▶ **TASK TO CARRY OUT**:
Search the listing for the word "moved" and return each line that contains it.

▶ **WORKING DATA**:
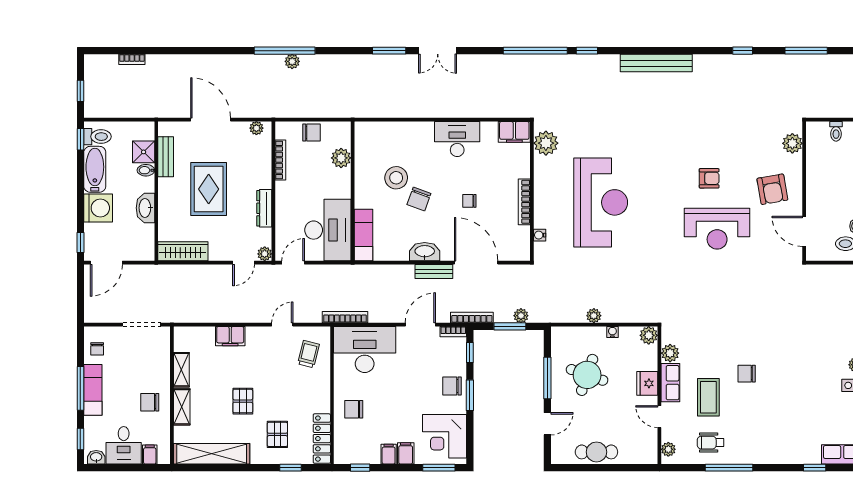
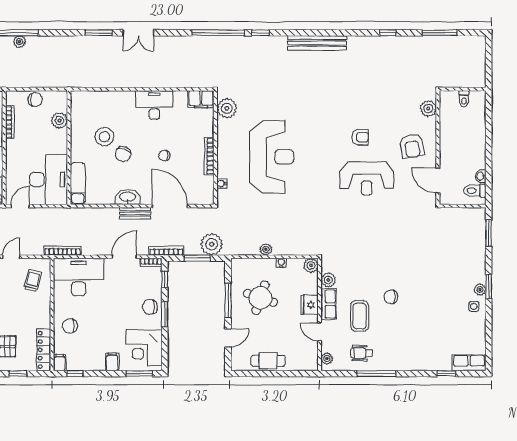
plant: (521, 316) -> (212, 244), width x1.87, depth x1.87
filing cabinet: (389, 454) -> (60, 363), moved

* * *

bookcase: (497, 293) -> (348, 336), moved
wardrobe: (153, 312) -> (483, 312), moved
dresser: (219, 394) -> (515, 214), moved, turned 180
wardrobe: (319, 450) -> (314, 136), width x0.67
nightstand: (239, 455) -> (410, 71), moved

▶ **OUTPUT FOR THIS TASK**:
filing cabinet: (389, 454) -> (60, 363), moved
bookcase: (497, 293) -> (348, 336), moved
wardrobe: (153, 312) -> (483, 312), moved
dresser: (219, 394) -> (515, 214), moved, turned 180
nightstand: (239, 455) -> (410, 71), moved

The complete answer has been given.